== Segment start ==
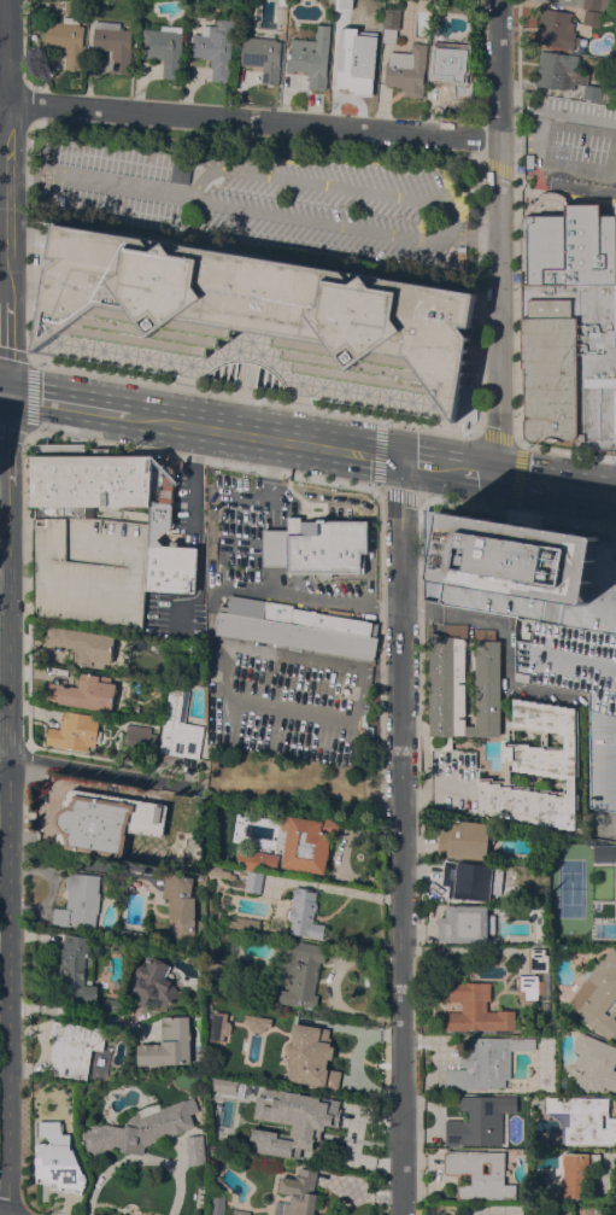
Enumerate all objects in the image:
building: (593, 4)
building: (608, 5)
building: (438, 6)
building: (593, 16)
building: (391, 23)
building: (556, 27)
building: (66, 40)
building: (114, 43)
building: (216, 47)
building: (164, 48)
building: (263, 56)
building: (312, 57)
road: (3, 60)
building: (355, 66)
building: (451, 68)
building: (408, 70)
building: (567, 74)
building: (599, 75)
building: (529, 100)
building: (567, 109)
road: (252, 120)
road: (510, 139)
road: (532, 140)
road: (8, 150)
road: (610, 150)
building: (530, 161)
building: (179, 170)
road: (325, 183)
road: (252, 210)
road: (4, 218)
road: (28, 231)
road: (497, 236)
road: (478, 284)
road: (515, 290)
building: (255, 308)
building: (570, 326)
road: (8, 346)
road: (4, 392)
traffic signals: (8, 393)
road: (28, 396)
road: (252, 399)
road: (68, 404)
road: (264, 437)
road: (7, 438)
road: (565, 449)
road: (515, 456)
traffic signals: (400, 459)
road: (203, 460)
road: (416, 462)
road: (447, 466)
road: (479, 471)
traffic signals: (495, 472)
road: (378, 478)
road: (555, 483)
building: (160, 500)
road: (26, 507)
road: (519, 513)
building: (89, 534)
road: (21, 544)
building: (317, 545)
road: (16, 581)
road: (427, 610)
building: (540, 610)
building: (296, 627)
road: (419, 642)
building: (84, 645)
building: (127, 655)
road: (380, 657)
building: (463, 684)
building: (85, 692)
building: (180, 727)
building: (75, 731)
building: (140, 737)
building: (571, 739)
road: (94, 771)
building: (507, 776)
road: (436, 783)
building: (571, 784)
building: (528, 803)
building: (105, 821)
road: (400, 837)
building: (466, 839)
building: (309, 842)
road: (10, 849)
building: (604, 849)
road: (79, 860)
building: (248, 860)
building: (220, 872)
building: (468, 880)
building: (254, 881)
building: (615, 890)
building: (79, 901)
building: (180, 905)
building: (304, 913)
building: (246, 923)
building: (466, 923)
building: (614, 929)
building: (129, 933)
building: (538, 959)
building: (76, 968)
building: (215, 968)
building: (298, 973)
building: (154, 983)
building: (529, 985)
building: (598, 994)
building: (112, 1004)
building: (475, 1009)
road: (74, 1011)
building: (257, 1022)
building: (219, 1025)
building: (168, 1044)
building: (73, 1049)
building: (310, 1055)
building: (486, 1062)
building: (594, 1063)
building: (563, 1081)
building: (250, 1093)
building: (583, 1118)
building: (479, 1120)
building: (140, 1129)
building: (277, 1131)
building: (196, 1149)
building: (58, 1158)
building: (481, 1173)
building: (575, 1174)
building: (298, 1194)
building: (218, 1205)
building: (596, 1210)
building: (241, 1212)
== Segment end ==
== Segment start ==
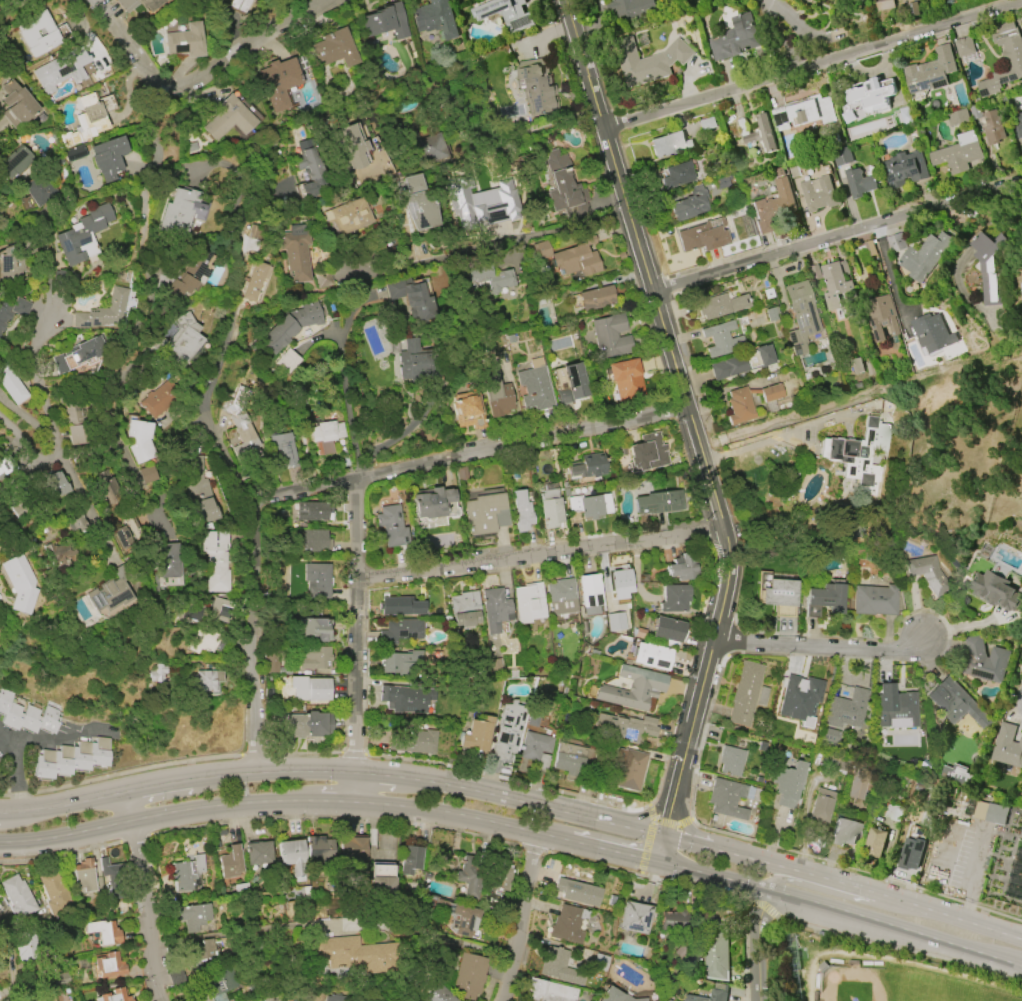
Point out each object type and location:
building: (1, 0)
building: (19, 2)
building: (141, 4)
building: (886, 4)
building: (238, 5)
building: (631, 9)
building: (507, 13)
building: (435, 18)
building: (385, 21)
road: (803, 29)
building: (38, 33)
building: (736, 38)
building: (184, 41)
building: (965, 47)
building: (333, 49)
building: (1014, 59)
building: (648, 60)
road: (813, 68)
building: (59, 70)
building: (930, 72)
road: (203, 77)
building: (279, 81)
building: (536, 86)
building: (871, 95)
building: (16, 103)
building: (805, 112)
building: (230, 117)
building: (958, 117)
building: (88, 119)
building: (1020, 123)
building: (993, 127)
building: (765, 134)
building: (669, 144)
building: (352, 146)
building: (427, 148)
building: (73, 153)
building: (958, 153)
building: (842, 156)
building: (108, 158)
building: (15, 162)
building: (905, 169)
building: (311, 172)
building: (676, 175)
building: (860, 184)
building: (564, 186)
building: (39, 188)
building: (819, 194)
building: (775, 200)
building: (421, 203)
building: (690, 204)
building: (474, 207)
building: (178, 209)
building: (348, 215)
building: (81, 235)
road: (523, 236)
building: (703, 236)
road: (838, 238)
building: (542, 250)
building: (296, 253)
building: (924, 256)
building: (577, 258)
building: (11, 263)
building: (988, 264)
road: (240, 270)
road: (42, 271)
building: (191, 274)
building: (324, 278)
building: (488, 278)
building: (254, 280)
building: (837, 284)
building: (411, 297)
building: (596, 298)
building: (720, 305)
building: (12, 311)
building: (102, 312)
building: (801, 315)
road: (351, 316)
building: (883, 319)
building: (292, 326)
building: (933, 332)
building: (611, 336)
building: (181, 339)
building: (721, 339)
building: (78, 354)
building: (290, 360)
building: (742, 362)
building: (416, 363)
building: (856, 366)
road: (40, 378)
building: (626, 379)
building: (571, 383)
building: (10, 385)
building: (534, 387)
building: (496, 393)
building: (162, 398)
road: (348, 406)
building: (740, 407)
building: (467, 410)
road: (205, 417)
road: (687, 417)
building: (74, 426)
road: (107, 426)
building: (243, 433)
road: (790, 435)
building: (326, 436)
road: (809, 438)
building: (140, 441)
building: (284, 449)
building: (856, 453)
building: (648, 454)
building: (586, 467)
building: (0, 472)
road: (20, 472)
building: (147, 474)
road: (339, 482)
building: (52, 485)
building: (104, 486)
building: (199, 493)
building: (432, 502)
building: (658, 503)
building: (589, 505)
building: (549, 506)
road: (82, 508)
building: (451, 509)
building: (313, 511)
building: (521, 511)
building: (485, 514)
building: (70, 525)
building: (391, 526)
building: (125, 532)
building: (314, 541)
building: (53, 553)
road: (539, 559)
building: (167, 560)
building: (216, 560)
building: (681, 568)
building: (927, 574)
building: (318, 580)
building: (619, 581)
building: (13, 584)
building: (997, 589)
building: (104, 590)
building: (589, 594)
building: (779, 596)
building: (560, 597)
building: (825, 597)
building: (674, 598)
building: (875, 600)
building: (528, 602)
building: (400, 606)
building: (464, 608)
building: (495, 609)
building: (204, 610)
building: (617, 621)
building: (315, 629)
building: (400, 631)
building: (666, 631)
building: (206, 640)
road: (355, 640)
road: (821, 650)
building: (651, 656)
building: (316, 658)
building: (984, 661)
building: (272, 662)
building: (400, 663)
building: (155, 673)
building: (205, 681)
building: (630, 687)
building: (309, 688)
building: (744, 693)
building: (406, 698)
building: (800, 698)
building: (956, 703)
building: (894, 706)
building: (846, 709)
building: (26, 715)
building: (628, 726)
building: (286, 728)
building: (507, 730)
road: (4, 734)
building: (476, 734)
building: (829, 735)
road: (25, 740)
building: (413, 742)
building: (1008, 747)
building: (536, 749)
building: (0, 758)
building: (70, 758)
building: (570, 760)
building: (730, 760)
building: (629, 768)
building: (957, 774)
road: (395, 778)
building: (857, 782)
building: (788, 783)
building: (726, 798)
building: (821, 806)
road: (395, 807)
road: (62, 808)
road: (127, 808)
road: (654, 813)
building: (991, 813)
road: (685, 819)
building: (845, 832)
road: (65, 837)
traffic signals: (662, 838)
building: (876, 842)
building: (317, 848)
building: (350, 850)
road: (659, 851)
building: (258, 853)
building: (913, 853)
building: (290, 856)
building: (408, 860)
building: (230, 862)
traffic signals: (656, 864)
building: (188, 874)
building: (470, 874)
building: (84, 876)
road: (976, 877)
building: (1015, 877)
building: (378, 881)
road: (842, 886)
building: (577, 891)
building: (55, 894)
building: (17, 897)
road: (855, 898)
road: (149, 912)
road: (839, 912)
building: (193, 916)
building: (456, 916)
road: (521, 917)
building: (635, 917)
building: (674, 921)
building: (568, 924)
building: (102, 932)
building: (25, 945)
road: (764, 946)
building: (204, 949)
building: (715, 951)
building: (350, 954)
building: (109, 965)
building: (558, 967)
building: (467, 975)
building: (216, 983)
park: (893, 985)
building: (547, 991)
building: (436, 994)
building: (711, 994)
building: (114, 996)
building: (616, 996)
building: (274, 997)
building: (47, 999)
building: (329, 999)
== Segment end ==
Problem: Please return every line from the material above where the string "traffic" occurs.

Problem solution:
traffic signals: (8, 393)
traffic signals: (400, 459)
traffic signals: (495, 472)
traffic signals: (662, 838)
traffic signals: (656, 864)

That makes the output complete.